__SOURCE MATERIAL__
· · · · ·

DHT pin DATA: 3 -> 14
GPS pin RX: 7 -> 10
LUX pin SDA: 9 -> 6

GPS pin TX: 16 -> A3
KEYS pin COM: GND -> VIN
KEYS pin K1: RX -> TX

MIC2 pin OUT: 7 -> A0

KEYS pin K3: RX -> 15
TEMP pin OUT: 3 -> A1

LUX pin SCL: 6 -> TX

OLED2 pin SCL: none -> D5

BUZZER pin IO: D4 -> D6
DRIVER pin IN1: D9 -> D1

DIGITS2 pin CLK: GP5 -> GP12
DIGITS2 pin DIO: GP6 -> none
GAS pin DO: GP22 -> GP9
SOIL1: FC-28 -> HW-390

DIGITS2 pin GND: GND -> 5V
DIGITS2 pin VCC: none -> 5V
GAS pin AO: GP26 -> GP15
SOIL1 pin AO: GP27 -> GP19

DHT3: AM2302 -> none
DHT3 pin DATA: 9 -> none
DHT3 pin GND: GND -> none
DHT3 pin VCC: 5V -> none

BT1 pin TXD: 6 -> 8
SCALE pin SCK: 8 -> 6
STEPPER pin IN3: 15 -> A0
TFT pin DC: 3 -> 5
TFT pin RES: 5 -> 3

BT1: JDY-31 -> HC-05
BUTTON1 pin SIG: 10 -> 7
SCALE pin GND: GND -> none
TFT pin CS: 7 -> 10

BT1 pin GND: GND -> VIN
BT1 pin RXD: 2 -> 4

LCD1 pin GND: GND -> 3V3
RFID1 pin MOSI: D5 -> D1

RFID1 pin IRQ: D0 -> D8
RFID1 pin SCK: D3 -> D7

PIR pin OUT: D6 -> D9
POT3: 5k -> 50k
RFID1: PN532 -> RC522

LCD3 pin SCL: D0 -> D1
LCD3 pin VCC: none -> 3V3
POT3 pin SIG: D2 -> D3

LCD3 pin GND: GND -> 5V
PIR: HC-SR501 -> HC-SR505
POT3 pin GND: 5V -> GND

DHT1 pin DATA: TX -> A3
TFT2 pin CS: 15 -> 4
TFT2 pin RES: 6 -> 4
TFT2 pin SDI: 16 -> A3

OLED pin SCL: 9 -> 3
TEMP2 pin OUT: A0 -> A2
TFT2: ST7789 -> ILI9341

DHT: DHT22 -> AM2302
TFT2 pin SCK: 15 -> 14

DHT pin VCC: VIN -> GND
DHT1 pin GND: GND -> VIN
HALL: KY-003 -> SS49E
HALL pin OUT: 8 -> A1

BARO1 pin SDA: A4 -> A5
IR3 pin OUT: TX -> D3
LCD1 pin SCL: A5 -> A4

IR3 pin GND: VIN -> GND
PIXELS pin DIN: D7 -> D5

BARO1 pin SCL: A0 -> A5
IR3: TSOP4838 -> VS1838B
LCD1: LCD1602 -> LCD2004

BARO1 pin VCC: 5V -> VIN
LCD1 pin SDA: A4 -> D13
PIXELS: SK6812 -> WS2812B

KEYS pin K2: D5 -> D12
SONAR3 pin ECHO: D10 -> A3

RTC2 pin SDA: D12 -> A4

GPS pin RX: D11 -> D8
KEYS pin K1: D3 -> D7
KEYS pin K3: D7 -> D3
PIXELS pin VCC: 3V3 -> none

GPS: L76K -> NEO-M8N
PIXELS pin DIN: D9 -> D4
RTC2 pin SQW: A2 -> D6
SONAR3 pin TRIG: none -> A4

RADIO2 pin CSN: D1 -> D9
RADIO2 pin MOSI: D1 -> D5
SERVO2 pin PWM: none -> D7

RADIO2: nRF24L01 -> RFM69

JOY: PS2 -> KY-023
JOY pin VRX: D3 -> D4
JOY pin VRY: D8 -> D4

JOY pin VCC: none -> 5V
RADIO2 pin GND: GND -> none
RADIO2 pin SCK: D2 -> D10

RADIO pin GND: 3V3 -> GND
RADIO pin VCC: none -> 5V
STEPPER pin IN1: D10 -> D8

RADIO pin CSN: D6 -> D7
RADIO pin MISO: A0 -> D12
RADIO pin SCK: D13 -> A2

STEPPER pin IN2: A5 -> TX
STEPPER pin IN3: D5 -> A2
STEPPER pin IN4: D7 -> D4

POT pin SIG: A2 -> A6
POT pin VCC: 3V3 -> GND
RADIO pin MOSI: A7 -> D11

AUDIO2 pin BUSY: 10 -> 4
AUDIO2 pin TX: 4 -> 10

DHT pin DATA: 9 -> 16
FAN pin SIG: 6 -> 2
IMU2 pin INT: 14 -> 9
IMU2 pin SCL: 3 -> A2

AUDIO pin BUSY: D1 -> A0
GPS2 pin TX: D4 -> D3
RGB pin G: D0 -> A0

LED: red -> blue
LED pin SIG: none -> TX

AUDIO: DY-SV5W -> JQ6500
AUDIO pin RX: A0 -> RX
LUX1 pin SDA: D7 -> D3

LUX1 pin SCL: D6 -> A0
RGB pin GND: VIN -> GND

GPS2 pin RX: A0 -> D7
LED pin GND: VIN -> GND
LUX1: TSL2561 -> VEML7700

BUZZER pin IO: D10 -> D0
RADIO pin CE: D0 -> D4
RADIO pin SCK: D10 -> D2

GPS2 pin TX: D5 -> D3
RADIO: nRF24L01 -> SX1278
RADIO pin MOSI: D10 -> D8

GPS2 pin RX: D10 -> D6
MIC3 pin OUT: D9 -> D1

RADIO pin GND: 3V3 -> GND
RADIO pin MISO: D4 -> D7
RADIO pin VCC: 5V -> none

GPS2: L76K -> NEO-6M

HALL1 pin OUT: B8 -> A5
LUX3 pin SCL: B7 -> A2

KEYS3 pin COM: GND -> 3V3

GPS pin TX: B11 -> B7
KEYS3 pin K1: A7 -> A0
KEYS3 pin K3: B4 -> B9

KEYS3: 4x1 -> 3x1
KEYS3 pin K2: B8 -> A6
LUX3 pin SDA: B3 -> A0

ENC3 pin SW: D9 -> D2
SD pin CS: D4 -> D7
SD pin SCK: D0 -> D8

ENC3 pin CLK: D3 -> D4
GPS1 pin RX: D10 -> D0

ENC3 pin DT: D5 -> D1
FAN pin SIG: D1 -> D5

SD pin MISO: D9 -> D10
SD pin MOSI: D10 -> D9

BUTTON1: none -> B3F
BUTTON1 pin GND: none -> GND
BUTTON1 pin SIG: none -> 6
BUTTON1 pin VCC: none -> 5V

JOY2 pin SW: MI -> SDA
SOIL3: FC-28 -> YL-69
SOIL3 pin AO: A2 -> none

· · · · ·

__WHAT THE TASK REQUIRES__
Please go through the data and copy each line containing the word "MISO".

__RESULT OF THIS TASK__
RADIO pin MISO: A0 -> D12
RADIO pin MISO: D4 -> D7
SD pin MISO: D9 -> D10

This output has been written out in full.